▸ WHAT YOU WILL DO
Find every line in the records that contains the string "tuplet", and copy each of those lines.

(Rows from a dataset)
-=-=-=-=-

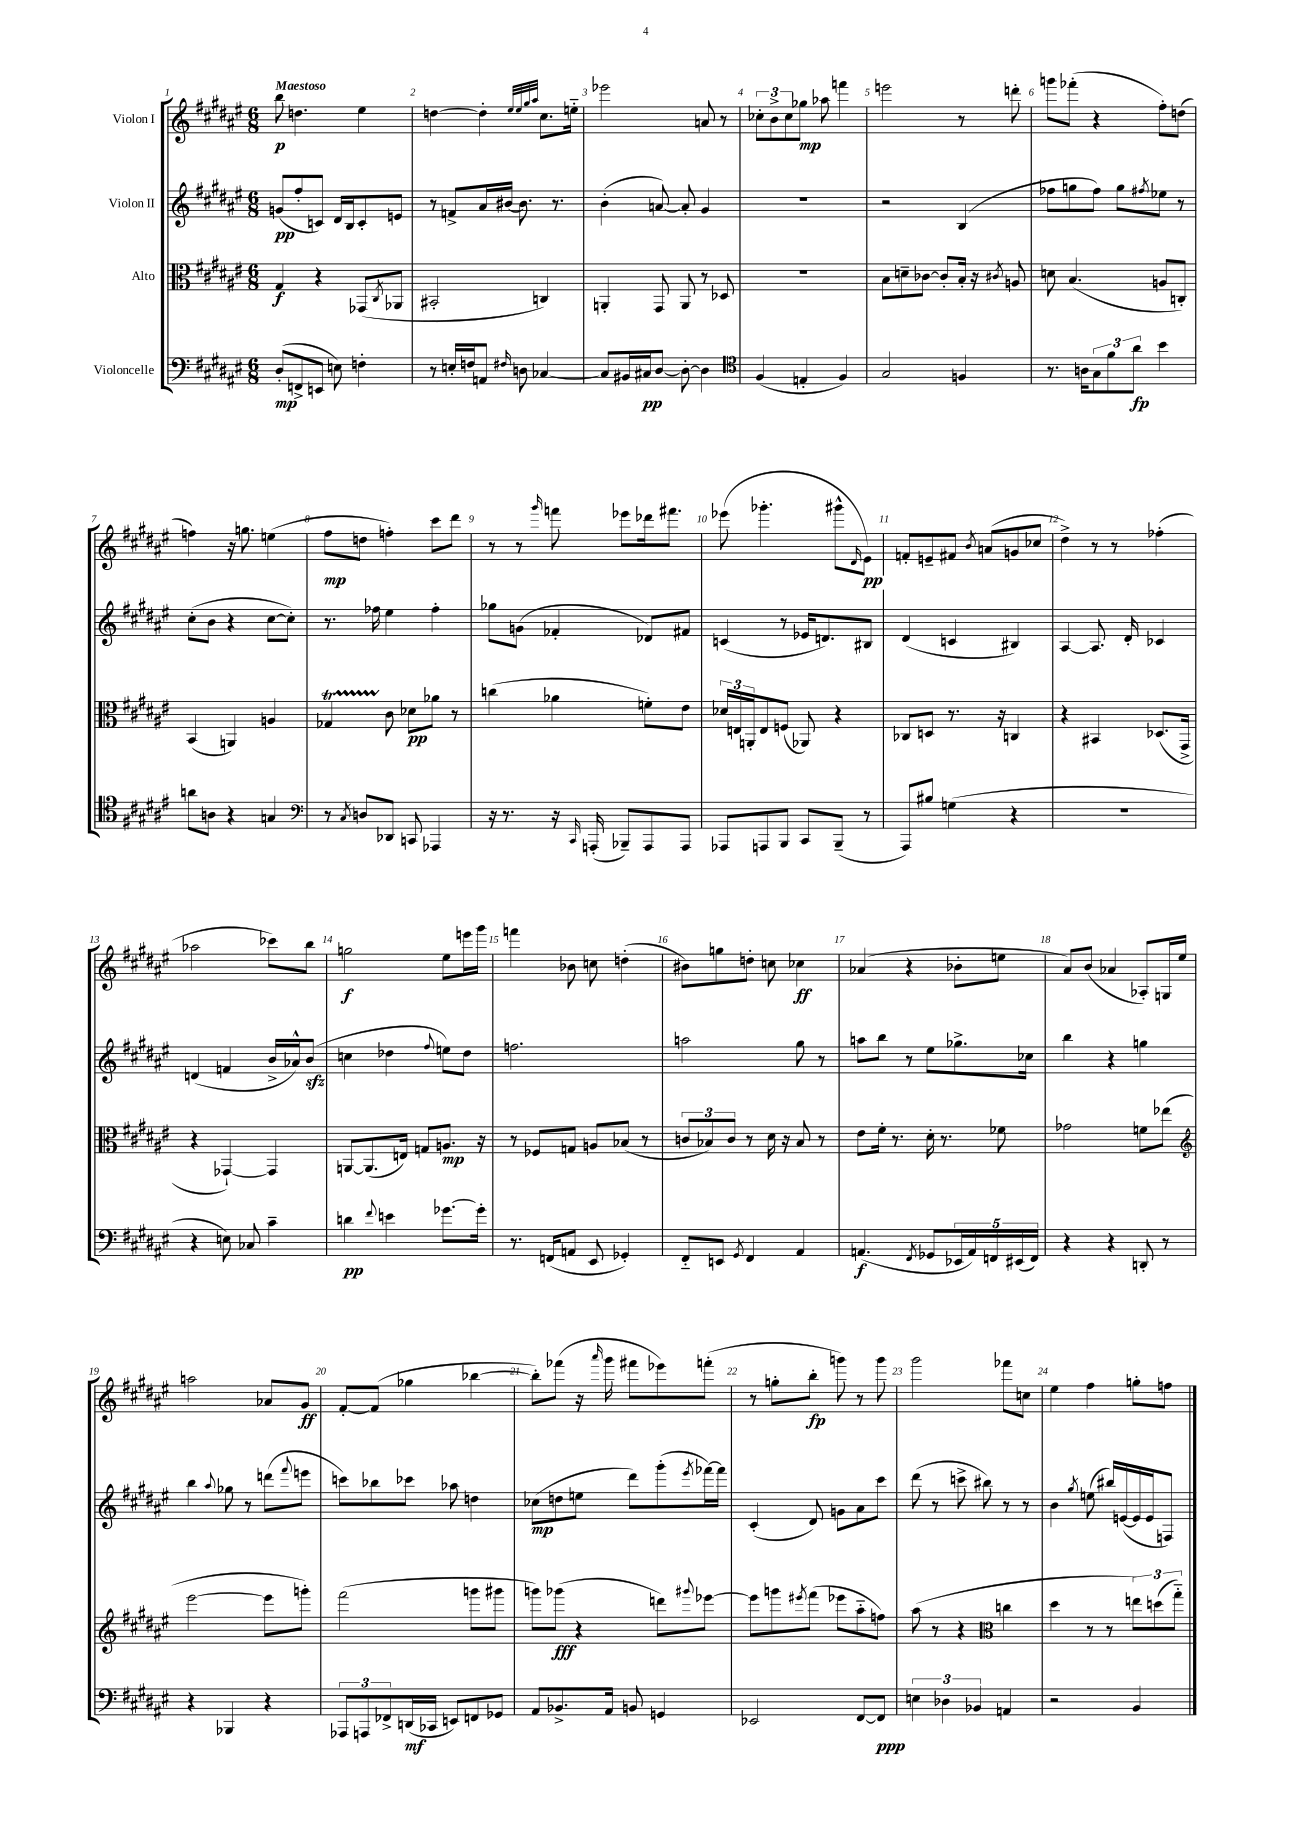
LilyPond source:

<<
\new StaffGroup <<
\new Staff = "s0" \with { instrumentName = "Violon I" } {
    \clef treble \key fis \major \numericTimeSignature \time 6/8 \tempo "Maestoso"
    b''8\p d''4. eis''4 |
    d''4~ d''4-. \grace { eis''32 eis''32 gis''32 ais''32 } cis''8. e''16-_ |
    ees'''2 a'8 r8 |
    \tuplet 3/2 { ces''8-. b'8-> ces''8 } ges''8\mp aes''8 f'''4 |
    e'''2 r8 d'''8-. |
    g'''8 fes'''8-.( r4 fis''8-.) d''8( |
    f''4) r16 g''8. e''4( |
    fis''8\mp d''8 f''4-.) cis'''8 dis'''8 |
    r8 r8 \grace { gis'''16 } f'''8 ees'''8 des'''16 fis'''8. |
    ees'''8( ges'''4.-. gis'''8-^ \grace { dis'16 } eis'8\pp) |
    f'8-. e'8-- fis'8 \acciaccatura { b'8 } a'8( g'8 ces''8 |
    dis''4->) r8 r8 fes''4-.( |
    aes''2 ces'''8) b''8 |
    g''2\f eis''8 e'''16 gis'''16 |
    f'''4 bes'8 c''8 d''4-.( |
    bis'8) g''8 d''8-. c''8 ces''4\ff |
    aes'4( r4 bes'8-. e''8 |
    ais'8) b'8( aes'4 aes8-.) g16 eis''16 |
    a''2 aes'8 gis'8\ff |
    fis'8~-. fis'8( ges''4 bes''4~ |
    bes''8-.) fes'''8( r16 \grace { ais'''16 } gis'''16 fis'''8 ees'''8) f'''8-.( |
    r8 g''8-. b''8-.\fp g'''8) r8 g'''8 |
    gis'''2 fes'''8 c''8 |
    eis''4 fis''4 g''8-. f''8 \bar "|." |
}
\new Staff = "s1" \with { instrumentName = "Violon II" } {
    \clef treble \key fis \major \numericTimeSignature \time 6/8
    g'8\pp( fis''8-. c'8) dis'16 b16 c'8-. e'8 |
    r8 f'8-> ais'16 bis'16~ bis'8. r8. |
    b'4-.( a'8~) a'8-. gis'4 |
    R2. |
    r2 b4( |
    fes''8 g''8 fes''8) g''8 \acciaccatura { fis''8 } ees''8 r8 |
    cis''8-.( b'8 r4 cis''8~ cis''8-.) |
    r8. fes''16 eis''4 fes''4-. |
    ges''8 g'8( fes'4-. des'8) fis'8 |
    c'4( r8 ees'16 d'8.) bis8 |
    dis'4( c'4 bis4) |
    ais4~ ais8. dis'16-. ces'4 |
    d'4( f'4 b'16-> aes'16-^) b'8\sfz( |
    c''4 des''4 \appoggiatura { fis''8 } e''8) des''8 |
    f''2. |
    a''2 gis''8 r8 |
    a''8 b''8 r8 eis''8 ges''8.-> ces''16 |
    b''4 r4 g''4 |
    b''4 \appoggiatura { ais''8 } ges''8 r8 d'''8( \appoggiatura { fis'''8 } e'''8 |
    c'''8) bes''8 ces'''8 aes''8 d''4 |
    ces''8\mp( d''8 e''8 dis'''8) gis'''8-.( \acciaccatura { eis'''8 } fes'''16~) fes'''16 |
    cis'4-.( dis'8) g'8 ais'8 cis'''8 |
    dis'''8( r8 c'''8-> bis''8) r8 r8 |
    b'4 \acciaccatura { gis''8 } e''8( bis''16) e'16~( e'16 e'16 f8) \bar "|." |
}
\new Staff = "s2" \with { instrumentName = "Alto" } {
    \clef alto \key fis \major \numericTimeSignature \time 6/8
    gis4\f r4 ges,8( \acciaccatura { cis8 } aes,8 |
    bis,2-. c4) |
    a,4-. gis,8 a,8 r8 des8 |
    R2. |
    b8 d'8-- ces'8~ ces'8-. b16-. r16 \acciaccatura { cis'8 } a8 |
    d'8 b4.( a8 c8-.) |
    b,4( a,4) a4 |
    ges4\startTrillSpan cis'8\stopTrillSpan des'8\pp aes'8 r8 |
    c''4( aes'4 f'8-.) eis'8 |
    \tuplet 3/2 { des'16 e16 a,16-. } e8 f8( aes,8) r4 |
    ces8 d8 r8. r16 c4 |
    r4 bis,4 des8.( gis,16-> |
    r4 ges,4~-!) ges,4 |
    a,8~ a,8.( e16) g8 a8.\mp r16 |
    r8 fes8 g8 a8 bes8( r8 |
    \tuplet 3/2 { c'8 bes8) c'8 } r8 dis'16 r16 bes8 r8 |
    eis'8 fis'16-. r8. dis'16-. r8. fes'8 |
    ges'2 f'8 ees''8( |
    \clef treble eis'''2~ eis'''8 g'''8-.) |
    fis'''2( g'''8 gis'''8 |
    g'''8) ges'''8\fff( r4 d'''8) \appoggiatura { gis'''8 } ees'''8~ |
    ees'''8 g'''8 \acciaccatura { eis'''8 } fis'''8( ees'''8 ais''8-_ f''8) |
    ais''8( r8 r4 \clef alto c''4 |
    dis''4 r8 r8 \tuplet 3/2 { e''8) d''8( gis''8-_) } \bar "|." |
}
\new Staff = "s3" \with { instrumentName = "Violoncelle" } {
    \clef bass \key fis \major \numericTimeSignature \time 6/8
    dis8-.\mp( f,8-> e,8 e8) f4-. |
    r8 e16-. f16 a,8 \grace { fis16 } d8 ces4~ |
    ces8 bis,16 cis16\pp dis8~ dis8~-. dis4 |
    \clef tenor fis4( e4-. fis4) |
    gis2 f4 |
    r8. a16 \tuplet 3/2 { gis8 fis'8 ais'8\fp } b'4 |
    a'8 a8 r4 g4 |
    \clef bass r8 \acciaccatura { cis8 } d8 des,8 c,8 aes,,4 |
    r16 r8. r16 \grace { cis,16 } a,,16-.( bes,,8--) a,,8 a,,8 |
    aes,,8 a,,8 b,,8 cis,8 b,,8--( r8 |
    ais,,8) bis8 g4( r4 |
    R2. |
    r4 e8) ces8 cis'4-- |
    d'4\pp \appoggiatura { fis'8 } e'4 ges'8.~ ges'16-. |
    r8. f,16( a,8 eis,8 ges,4-.) |
    fis,8-_ e,8 \acciaccatura { gis,8 } fis,4 ais,4 |
    a,4.\f( \acciaccatura { fis,8 } ges,8 \tuplet 5/4 { ees,16 a,16) f,16 eis,16( f,16) } |
    r4 r4 d,8-. r8 |
    r4 bes,,4 r4 |
    \tuplet 3/2 { aes,,8 a,,8 fes,8-> } d,16\mf( ces,16 e,8) f,8 ges,8 |
    ais,8 bes,8.-> ais,16 b,8 g,4 |
    ees,2 fis,8~ fis,8\ppp |
    \tuplet 3/2 { e4 des4 bes,4 } a,4 |
    r2 b,4 \bar "|." |
}
>>
>>
\layout { \context { \Score \override BarNumber.break-visibility = ##(#f #t #t) barNumberVisibility = #all-bar-numbers-visible } }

-=-=-=-=-

▸ EXERCISE ANSWER
    \tuplet 3/2 { ces''8-. b'8-> ces''8 } ges''8\mp aes''8 f'''4 |
    \tuplet 3/2 { des'16 e16 a,16-. } e8 f8( aes,8) r4 |
    \tuplet 3/2 { c'8 bes8) c'8 } r8 dis'16 r16 bes8 r8 |
    dis''4 r8 r8 \tuplet 3/2 { e''8) d''8( gis''8-_) } \bar "|." |
    r8. a16 \tuplet 3/2 { gis8 fis'8 ais'8\fp } b'4 |
    a,4.\f( \acciaccatura { fis,8 } ges,8 \tuplet 5/4 { ees,16 a,16) f,16 eis,16( f,16) } |
    \tuplet 3/2 { aes,,8 a,,8 fes,8-> } d,16\mf( ces,16 e,8) f,8 ges,8 |
    \tuplet 3/2 { e4 des4 bes,4 } a,4 |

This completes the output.